- EXERCISE DETAILS -
In the listing below, find the line containing "J1 pin 1: VCC -> NET1" and the line containing "D1: diode (A 0V, K NET1) -> none", then copy exactly everything from the first through the second, except the pictures.

[DATA FOR THIS EXERCISE]

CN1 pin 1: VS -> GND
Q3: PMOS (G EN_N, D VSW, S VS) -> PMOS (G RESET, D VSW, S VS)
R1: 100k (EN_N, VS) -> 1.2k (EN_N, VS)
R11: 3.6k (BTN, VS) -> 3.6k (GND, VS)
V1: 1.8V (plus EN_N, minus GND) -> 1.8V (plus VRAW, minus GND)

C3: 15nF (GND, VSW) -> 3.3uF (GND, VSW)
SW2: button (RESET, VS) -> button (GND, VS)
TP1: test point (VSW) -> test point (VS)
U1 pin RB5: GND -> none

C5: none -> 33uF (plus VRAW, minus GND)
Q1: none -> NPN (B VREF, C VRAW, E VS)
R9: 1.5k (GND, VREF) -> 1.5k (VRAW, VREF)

[/DATA FOR THIS EXERCISE]
[DATA FOR THIS EXERCISE]

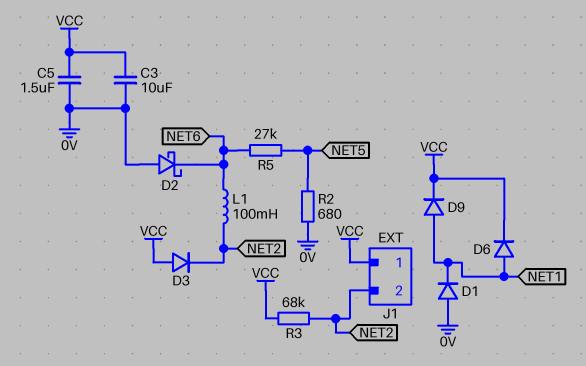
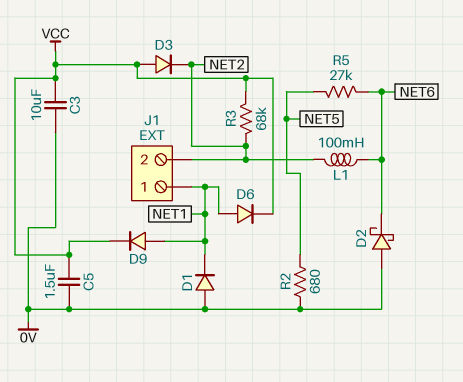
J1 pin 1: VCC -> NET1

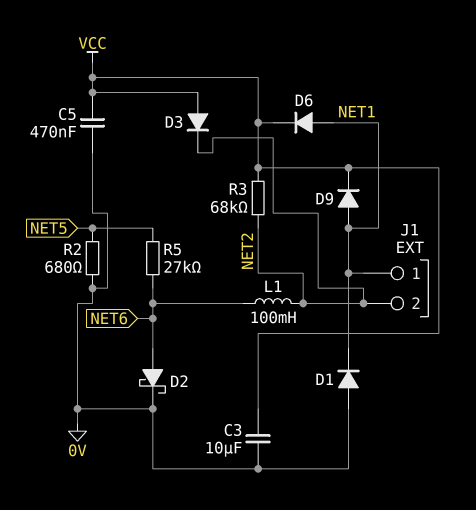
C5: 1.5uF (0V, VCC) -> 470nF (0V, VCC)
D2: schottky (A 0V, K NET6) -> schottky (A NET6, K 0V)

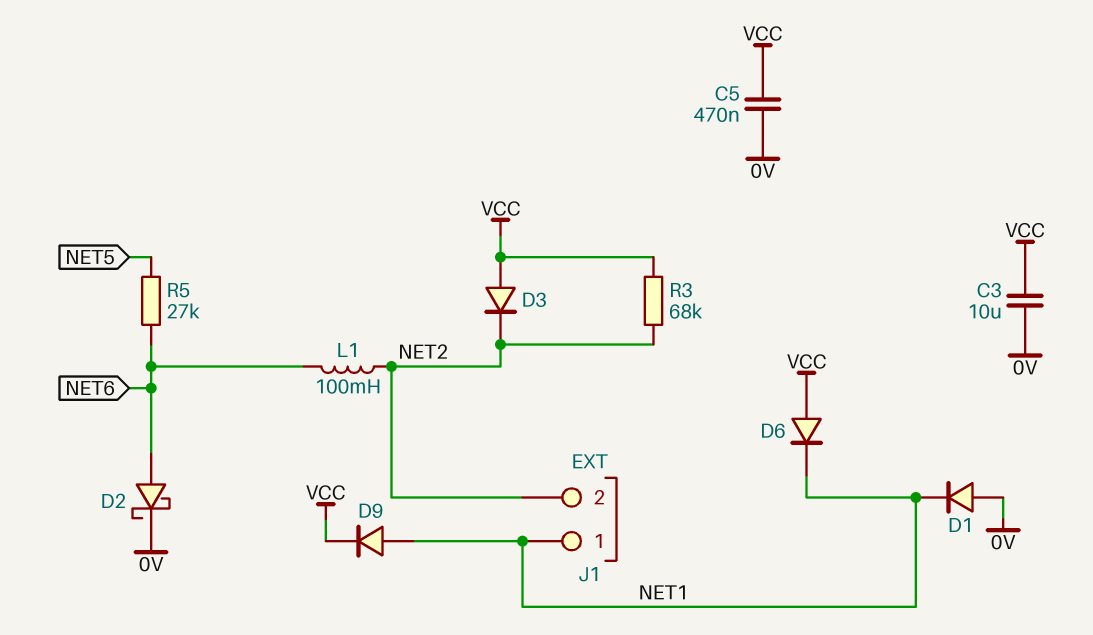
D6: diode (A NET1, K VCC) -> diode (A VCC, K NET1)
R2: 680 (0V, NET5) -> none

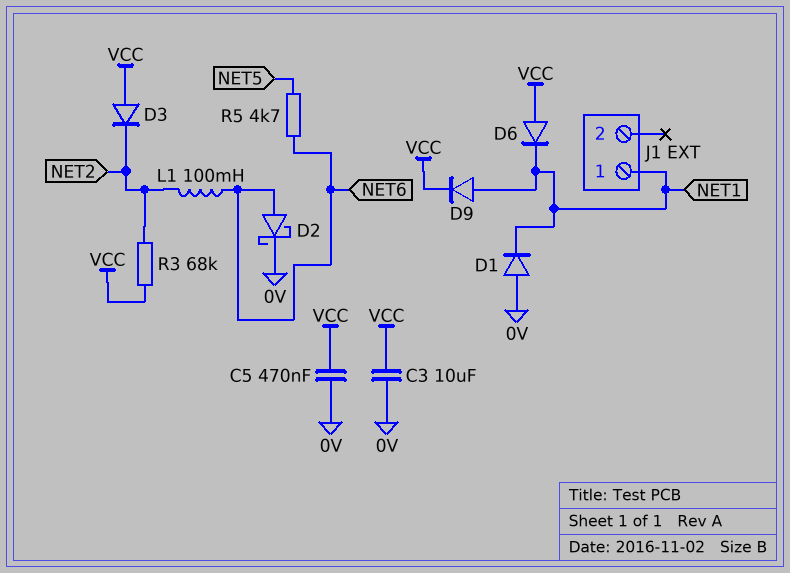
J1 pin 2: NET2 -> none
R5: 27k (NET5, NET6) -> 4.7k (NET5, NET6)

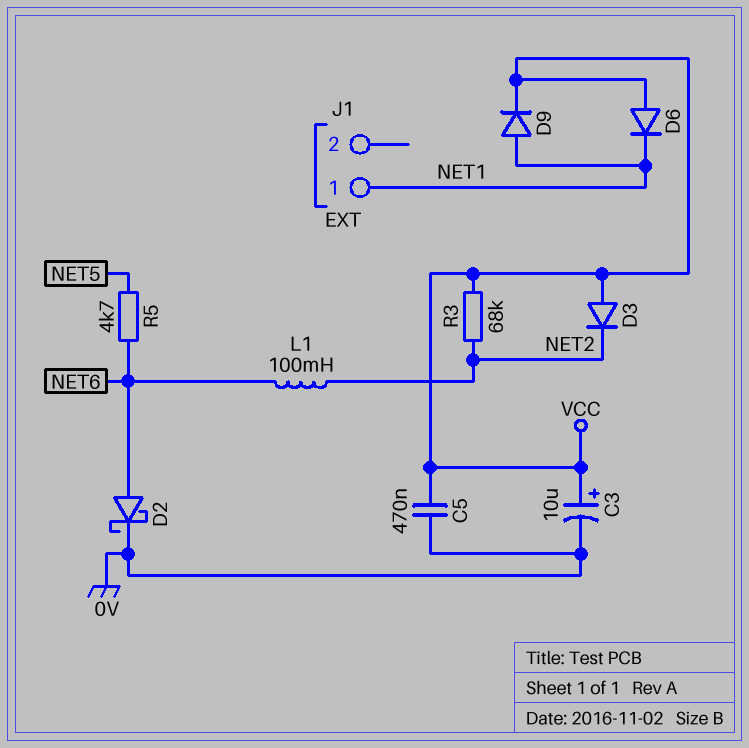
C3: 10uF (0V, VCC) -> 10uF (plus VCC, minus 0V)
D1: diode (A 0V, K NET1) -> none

[/DATA FOR THIS EXERCISE]

- OUTPUT -
J1 pin 1: VCC -> NET1

C5: 1.5uF (0V, VCC) -> 470nF (0V, VCC)
D2: schottky (A 0V, K NET6) -> schottky (A NET6, K 0V)

D6: diode (A NET1, K VCC) -> diode (A VCC, K NET1)
R2: 680 (0V, NET5) -> none

J1 pin 2: NET2 -> none
R5: 27k (NET5, NET6) -> 4.7k (NET5, NET6)

C3: 10uF (0V, VCC) -> 10uF (plus VCC, minus 0V)
D1: diode (A 0V, K NET1) -> none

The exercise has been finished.